* _INFORMATION SHOWN_
-- Opening Marker --

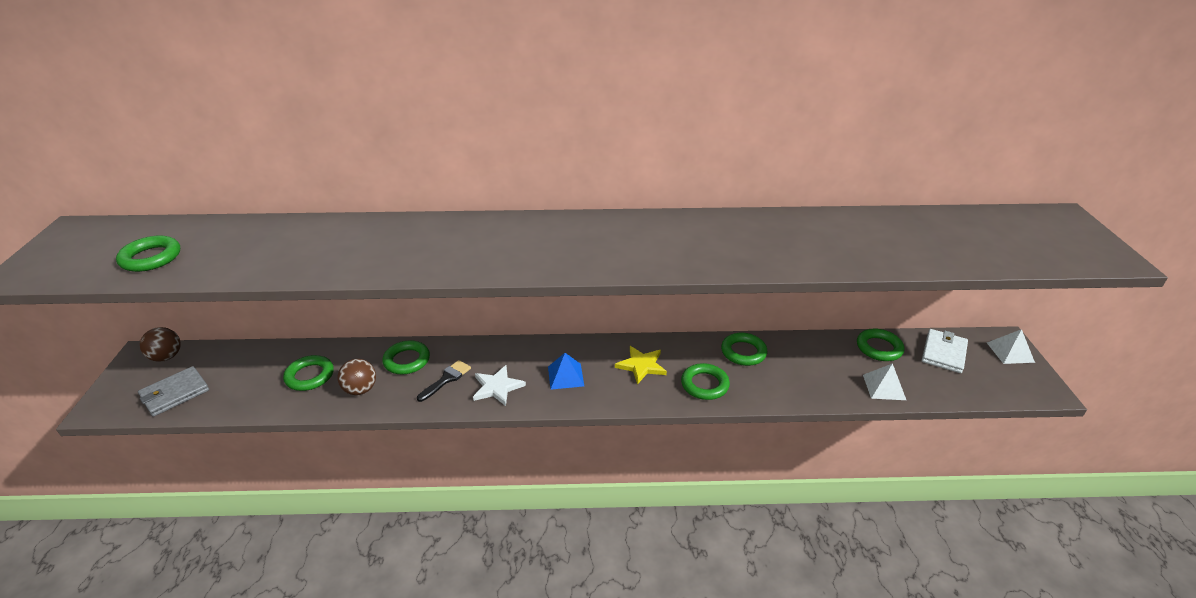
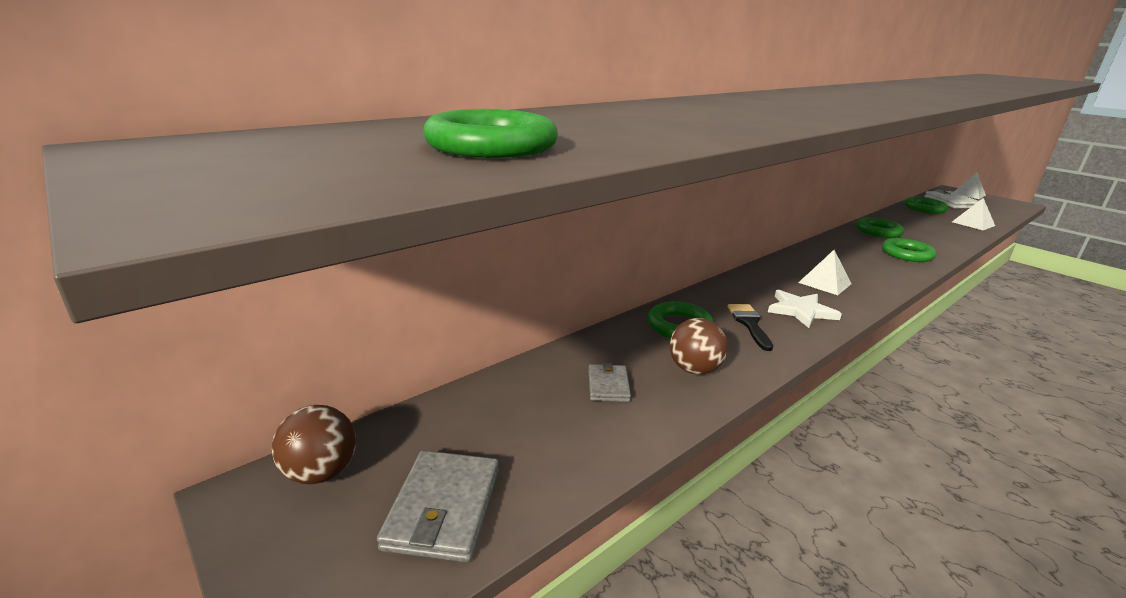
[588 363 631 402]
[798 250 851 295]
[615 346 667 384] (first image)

-- Closing Marker --

* _EXERCISE DETAILS_
The listing above should be returned word for word, with pictures omitted.

* _EXERCISE RESPONSE_
[588 363 631 402]
[798 250 851 295]
[615 346 667 384] (first image)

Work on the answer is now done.